--- SUPPLIED RECORDS ---
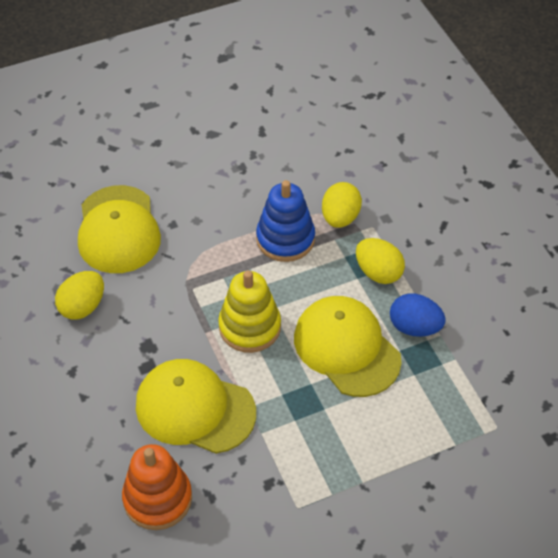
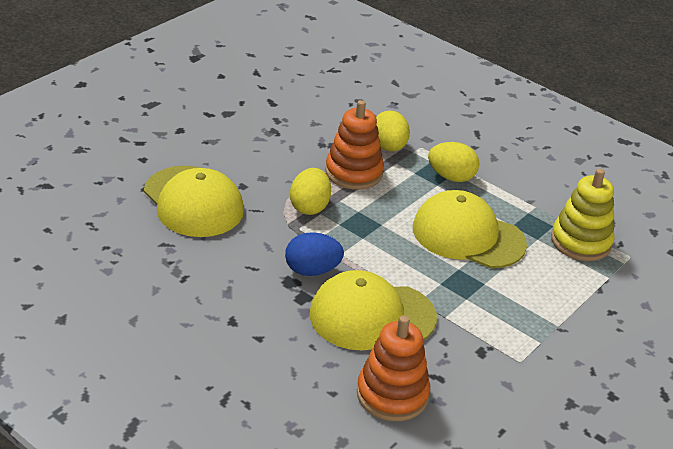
camera: 30 degrees left, 15 degrees down
(83, 307) = (204, 268): yellow egg -> yellow egg (309, 207)
(250, 327) = (373, 243): yellow stacking toy -> yellow stacking toy (581, 242)
(285, 239) = (353, 172): blue stacking toy -> orange stacking toy
(414, 327) = (511, 207): blue egg -> blue egg (312, 270)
---
TASK DESCRIPTION →
Your answer must be an exact copy of the records above, with every picture left out.

EXERCISE RESPONSE →
camera: 30 degrees left, 15 degrees down
(83, 307) = (204, 268): yellow egg -> yellow egg (309, 207)
(250, 327) = (373, 243): yellow stacking toy -> yellow stacking toy (581, 242)
(285, 239) = (353, 172): blue stacking toy -> orange stacking toy
(414, 327) = (511, 207): blue egg -> blue egg (312, 270)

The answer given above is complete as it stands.